> [Brief] Please work out how many of the lines below include "diode". Only the number should be given.

☆ ☆ ☆ ☆

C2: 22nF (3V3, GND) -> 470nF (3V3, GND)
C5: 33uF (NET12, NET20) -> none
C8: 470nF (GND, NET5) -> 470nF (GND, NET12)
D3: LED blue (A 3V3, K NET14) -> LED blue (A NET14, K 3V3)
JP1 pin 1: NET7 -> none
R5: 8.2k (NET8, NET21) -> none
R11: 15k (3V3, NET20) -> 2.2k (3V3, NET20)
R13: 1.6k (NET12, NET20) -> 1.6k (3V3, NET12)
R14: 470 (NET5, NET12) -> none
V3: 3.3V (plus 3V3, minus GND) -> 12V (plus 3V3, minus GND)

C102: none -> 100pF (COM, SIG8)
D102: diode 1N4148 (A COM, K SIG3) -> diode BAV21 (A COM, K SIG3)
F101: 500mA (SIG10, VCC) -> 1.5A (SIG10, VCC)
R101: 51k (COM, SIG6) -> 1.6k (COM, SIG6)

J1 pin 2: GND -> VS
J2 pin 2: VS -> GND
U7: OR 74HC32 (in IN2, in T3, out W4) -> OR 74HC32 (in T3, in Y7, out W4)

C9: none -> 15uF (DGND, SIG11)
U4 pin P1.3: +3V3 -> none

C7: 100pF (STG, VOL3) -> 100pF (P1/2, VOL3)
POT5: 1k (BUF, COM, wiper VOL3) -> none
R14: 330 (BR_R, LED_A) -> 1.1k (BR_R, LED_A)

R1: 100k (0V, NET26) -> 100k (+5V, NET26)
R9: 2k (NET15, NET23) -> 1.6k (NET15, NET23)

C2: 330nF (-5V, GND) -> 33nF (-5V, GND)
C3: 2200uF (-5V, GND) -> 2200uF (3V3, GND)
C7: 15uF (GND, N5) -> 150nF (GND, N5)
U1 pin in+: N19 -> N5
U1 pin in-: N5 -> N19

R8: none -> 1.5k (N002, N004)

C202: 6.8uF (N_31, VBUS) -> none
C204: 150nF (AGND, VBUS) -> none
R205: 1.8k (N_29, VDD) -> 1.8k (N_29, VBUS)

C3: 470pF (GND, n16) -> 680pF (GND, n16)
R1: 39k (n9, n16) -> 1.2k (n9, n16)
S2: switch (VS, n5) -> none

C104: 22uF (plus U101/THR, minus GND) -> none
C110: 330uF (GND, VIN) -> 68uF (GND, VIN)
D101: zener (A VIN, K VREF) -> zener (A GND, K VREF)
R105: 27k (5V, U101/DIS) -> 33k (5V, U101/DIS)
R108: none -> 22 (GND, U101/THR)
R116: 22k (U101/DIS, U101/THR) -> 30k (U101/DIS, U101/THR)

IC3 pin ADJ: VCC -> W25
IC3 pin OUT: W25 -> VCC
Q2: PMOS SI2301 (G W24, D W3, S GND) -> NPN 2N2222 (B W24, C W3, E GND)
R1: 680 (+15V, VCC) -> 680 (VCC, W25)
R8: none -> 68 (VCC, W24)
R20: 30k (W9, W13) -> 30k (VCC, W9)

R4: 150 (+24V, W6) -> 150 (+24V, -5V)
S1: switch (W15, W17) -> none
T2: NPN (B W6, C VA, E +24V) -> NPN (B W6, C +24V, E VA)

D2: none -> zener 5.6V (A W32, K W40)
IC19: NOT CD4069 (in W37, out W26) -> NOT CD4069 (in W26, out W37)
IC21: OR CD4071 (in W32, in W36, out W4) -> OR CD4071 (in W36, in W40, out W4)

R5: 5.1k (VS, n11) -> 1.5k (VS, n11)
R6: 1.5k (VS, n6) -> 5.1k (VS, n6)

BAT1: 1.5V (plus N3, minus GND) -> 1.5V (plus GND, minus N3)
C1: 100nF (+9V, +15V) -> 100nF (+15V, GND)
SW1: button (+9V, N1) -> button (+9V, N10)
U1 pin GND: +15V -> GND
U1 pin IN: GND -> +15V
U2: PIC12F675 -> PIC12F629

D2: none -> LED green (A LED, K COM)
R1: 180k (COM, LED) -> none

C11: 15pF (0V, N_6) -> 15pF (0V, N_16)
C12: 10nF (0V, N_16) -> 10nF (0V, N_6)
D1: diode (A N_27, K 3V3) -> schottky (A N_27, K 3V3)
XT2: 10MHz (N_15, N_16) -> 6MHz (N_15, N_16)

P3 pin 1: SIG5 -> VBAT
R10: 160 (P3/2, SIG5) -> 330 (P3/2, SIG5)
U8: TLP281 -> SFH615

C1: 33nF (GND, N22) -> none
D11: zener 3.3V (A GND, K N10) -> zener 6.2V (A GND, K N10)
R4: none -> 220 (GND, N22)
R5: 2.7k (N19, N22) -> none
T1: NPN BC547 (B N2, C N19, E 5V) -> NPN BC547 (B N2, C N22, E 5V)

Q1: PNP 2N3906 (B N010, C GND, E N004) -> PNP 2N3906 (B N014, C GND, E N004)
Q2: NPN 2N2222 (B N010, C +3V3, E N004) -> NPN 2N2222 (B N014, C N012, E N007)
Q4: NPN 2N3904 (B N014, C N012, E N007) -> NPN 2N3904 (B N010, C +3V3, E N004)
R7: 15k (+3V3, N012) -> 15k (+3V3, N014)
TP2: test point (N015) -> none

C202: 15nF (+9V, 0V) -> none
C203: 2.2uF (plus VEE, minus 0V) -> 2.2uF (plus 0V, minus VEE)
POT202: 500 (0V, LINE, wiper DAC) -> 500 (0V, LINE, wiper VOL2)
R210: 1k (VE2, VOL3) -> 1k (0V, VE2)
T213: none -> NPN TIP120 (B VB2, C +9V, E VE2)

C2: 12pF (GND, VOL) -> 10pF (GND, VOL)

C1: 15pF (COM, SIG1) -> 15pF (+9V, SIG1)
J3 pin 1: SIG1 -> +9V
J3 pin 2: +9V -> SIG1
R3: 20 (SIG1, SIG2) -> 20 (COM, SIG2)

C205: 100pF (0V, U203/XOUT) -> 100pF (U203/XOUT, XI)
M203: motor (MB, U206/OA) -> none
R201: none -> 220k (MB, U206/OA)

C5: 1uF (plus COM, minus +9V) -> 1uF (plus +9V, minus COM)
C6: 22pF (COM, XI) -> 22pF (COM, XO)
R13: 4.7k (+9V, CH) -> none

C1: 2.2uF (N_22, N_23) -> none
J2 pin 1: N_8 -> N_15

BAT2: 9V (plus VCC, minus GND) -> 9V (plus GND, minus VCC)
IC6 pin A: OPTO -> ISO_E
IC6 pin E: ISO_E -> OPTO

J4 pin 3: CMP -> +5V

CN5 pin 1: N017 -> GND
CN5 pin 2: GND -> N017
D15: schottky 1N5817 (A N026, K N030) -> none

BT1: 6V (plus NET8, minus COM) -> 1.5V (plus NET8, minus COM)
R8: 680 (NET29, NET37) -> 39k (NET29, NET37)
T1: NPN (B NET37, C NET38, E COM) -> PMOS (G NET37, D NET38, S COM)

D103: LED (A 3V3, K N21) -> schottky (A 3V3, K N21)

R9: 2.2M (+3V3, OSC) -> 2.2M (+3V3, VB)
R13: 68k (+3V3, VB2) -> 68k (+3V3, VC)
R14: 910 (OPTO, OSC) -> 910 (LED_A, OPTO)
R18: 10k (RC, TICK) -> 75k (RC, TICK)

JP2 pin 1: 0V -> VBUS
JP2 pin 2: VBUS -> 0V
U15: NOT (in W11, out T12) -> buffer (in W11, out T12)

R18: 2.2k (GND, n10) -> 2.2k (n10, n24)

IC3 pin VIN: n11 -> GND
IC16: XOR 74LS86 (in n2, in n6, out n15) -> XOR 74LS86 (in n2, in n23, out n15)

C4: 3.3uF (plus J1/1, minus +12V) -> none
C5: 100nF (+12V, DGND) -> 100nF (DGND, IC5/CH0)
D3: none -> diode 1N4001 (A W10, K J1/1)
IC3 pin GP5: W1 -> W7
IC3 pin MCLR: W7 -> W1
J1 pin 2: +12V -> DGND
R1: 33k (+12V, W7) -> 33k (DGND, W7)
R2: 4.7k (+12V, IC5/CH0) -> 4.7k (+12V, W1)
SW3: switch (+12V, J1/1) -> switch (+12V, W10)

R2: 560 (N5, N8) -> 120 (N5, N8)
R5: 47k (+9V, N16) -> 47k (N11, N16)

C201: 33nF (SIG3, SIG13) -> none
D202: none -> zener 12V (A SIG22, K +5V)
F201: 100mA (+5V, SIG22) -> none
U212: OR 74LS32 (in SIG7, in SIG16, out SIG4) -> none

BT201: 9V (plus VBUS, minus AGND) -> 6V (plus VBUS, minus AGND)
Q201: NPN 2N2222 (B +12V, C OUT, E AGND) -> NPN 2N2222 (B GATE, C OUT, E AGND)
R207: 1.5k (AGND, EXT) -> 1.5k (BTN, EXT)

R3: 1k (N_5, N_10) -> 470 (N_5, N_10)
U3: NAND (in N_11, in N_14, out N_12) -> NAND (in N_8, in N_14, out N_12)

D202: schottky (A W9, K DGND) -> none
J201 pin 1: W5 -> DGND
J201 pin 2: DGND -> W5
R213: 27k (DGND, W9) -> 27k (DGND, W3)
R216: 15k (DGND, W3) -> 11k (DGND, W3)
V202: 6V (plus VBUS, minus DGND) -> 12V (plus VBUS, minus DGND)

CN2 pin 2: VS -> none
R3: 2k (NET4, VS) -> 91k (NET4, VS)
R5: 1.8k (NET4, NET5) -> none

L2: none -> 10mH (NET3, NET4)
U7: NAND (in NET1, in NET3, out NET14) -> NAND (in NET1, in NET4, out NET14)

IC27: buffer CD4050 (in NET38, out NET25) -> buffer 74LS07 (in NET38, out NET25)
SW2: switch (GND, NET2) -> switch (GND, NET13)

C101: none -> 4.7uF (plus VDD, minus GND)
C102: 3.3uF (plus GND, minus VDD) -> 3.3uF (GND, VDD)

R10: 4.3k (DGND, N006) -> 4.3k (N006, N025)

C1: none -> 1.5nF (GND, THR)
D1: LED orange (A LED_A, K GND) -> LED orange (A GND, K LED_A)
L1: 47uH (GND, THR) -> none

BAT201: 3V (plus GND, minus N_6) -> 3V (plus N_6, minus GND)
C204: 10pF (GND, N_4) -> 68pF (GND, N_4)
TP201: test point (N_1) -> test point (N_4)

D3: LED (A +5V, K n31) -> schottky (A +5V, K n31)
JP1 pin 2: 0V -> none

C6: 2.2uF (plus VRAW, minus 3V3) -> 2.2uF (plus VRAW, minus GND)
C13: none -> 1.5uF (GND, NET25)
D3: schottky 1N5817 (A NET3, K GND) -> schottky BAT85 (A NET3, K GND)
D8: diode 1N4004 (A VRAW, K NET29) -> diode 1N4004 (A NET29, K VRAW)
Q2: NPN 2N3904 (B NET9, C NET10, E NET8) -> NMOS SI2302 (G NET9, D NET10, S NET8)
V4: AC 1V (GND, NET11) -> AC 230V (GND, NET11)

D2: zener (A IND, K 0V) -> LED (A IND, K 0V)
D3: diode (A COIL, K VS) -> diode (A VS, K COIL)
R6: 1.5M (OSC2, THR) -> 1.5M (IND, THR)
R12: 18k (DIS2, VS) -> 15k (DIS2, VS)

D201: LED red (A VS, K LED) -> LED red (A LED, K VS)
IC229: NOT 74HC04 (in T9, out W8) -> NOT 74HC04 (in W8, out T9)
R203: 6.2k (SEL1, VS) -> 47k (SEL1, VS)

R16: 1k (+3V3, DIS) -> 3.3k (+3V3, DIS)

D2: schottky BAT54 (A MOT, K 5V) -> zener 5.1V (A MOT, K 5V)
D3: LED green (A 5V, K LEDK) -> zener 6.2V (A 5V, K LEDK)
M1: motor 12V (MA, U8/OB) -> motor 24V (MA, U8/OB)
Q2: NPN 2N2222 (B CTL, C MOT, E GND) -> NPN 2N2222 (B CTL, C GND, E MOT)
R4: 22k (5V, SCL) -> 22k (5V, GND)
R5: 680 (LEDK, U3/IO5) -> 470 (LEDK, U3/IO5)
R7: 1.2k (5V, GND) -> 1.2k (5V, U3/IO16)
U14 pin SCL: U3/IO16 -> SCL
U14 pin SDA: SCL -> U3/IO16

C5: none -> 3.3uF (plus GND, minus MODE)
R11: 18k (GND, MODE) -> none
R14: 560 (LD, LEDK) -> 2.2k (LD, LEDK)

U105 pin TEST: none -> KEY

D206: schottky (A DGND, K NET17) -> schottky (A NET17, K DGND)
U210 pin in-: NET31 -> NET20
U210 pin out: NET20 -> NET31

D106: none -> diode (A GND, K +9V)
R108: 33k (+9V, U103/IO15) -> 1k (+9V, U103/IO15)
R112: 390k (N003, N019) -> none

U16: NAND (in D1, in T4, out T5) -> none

☆ ☆ ☆ ☆

> [Written response] 6